▸ **Activity**
Whenever a line in the data below includes the string "shifted", copy it out.

------ Excerpted records

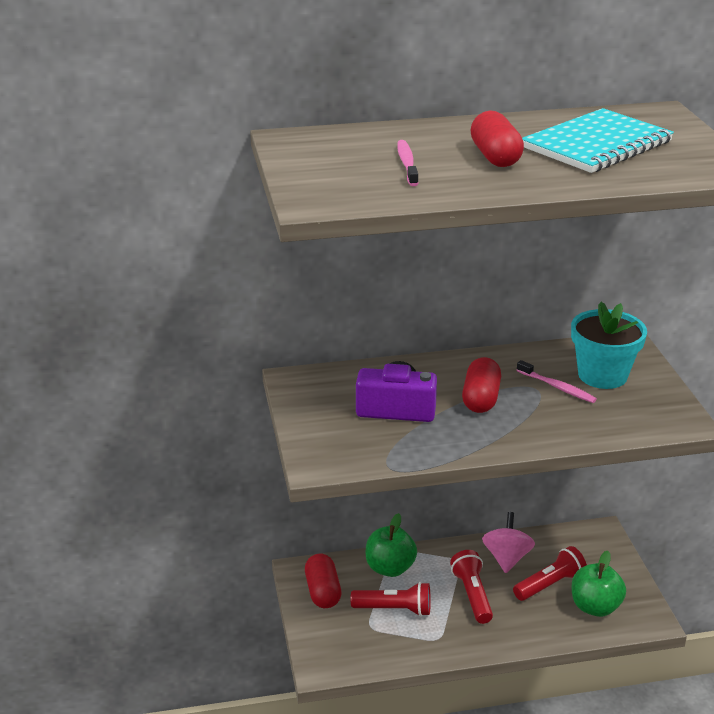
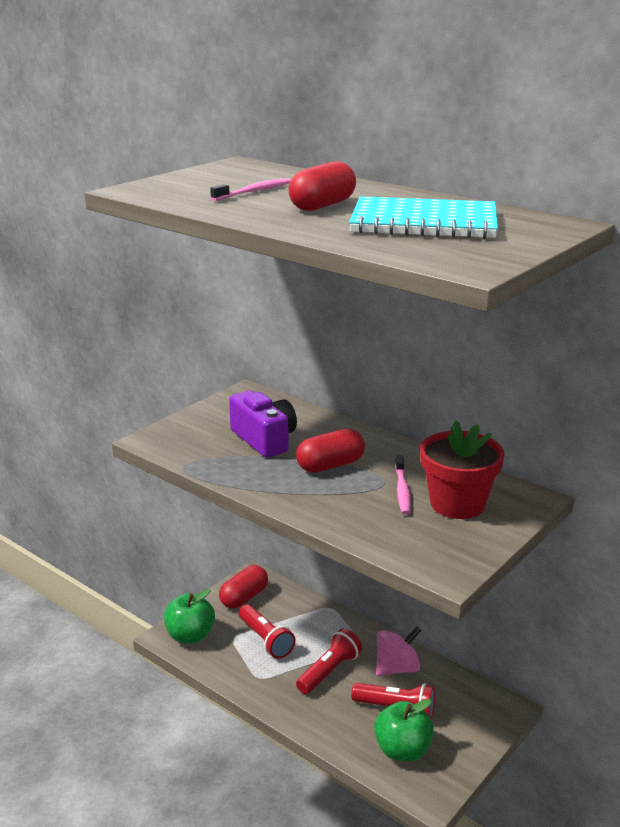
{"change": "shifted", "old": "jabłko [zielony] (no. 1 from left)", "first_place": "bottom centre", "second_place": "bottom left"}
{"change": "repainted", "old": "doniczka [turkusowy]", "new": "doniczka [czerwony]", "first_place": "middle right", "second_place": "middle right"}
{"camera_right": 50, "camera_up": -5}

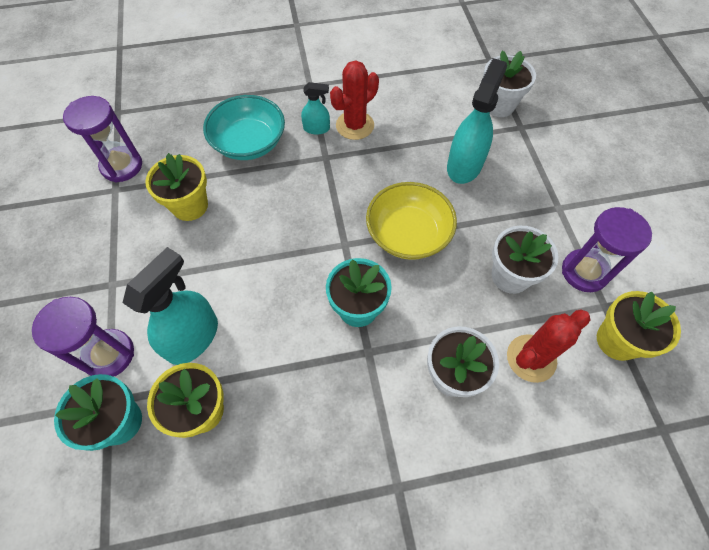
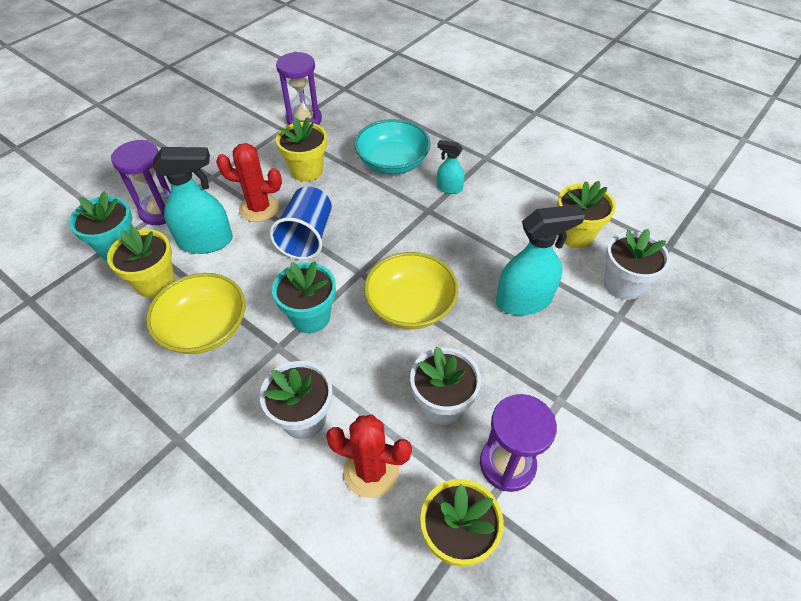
{"change": "rotated", "old": "spryskiwacz [turkusowy] (no. 2 from left)", "first_place": "top centre", "second_place": "top centre", "degrees": 150}
{"change": "shifted", "old": "kaktus [czerwony] (no. 1 from left)", "first_place": "top centre", "second_place": "top left"}
{"change": "new", "new": "miska [żółty] (no. 1 from left)", "second_place": "middle left"}
{"change": "new", "new": "szklanka [niebieski]", "second_place": "centre"}
{"change": "new", "new": "doniczka [żółty] (no. 4 from left)", "second_place": "middle right"}
{"camera_right": 50, "camera_up": -10}

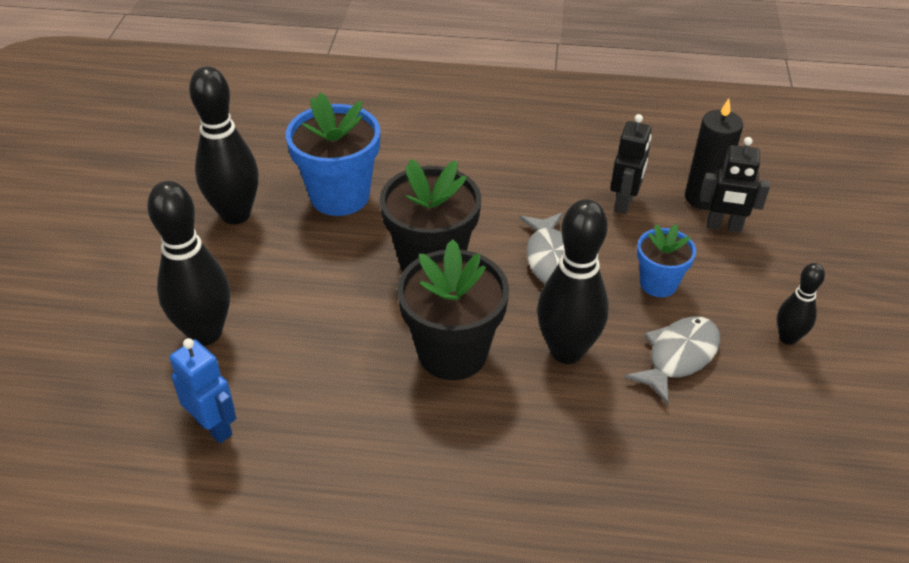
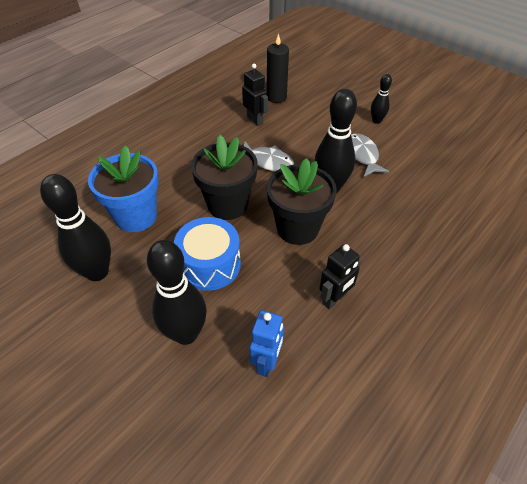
{"change": "rotated", "old": "robot [niebieski]", "first_place": "bottom left", "second_place": "bottom centre", "degrees": 120}
{"change": "gone", "old": "doniczka [niebieski] (no. 2 from left)", "first_place": "middle right"}
{"change": "shifted", "old": "robot [czarny] (no. 2 from left)", "first_place": "top right", "second_place": "centre"}
{"change": "new", "new": "bęben [niebieski]", "second_place": "centre"}
{"camera_right": -55, "camera_up": 5}

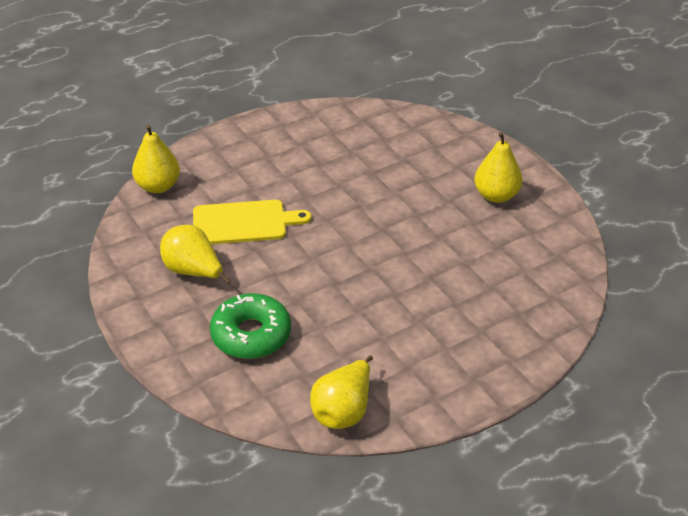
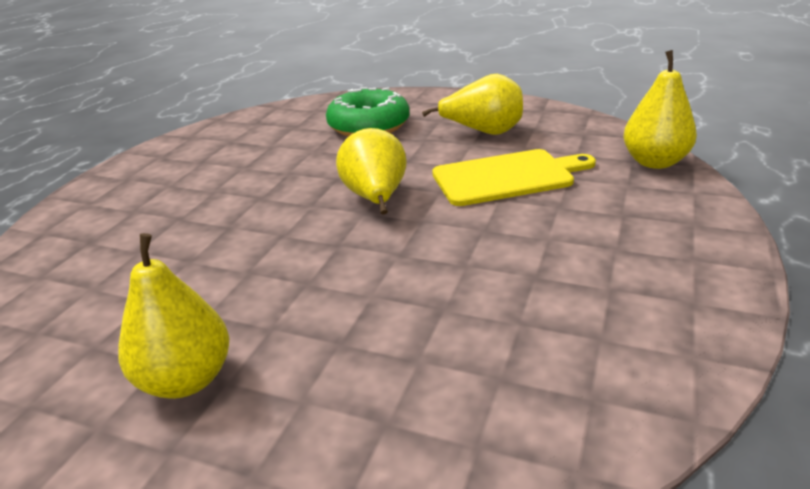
{"change": "rotated", "old": "deska do krojenia [żółty]", "first_place": "centre", "second_place": "centre", "degrees": -150}
{"change": "shifted", "old": "gruszka [żółty] (no. 3 from left in the first image)", "new": "gruszka [żółty] (no. 2 from left)", "first_place": "bottom centre", "second_place": "centre"}
{"camera_right": 145, "camera_up": -10}

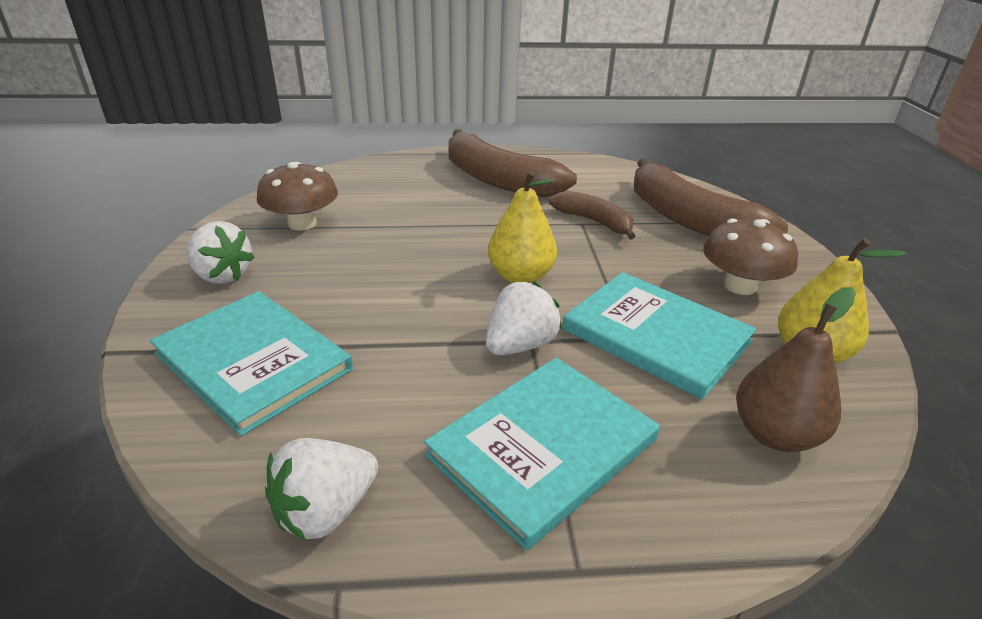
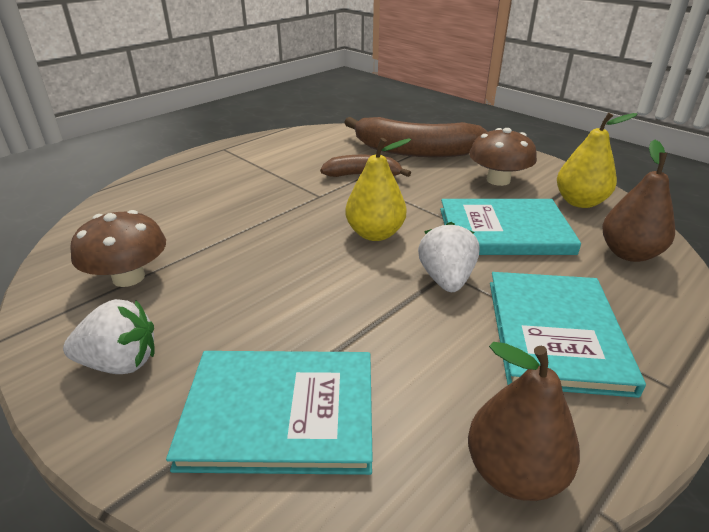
{"change": "swapped", "old": "truskawka [biały] (no. 2 from left)", "new": "gruszka [brązowy] (no. 1 from left)", "first_place": "bottom left", "second_place": "bottom right"}
{"change": "gone", "old": "banan [brązowy] (no. 1 from left)", "first_place": "top centre"}
{"camera_right": -40, "camera_up": 0}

------------

▸ **Problem solution**
{"change": "shifted", "old": "jabłko [zielony] (no. 1 from left)", "first_place": "bottom centre", "second_place": "bottom left"}
{"change": "shifted", "old": "kaktus [czerwony] (no. 1 from left)", "first_place": "top centre", "second_place": "top left"}
{"change": "shifted", "old": "robot [czarny] (no. 2 from left)", "first_place": "top right", "second_place": "centre"}
{"change": "shifted", "old": "gruszka [żółty] (no. 3 from left in the first image)", "new": "gruszka [żółty] (no. 2 from left)", "first_place": "bottom centre", "second_place": "centre"}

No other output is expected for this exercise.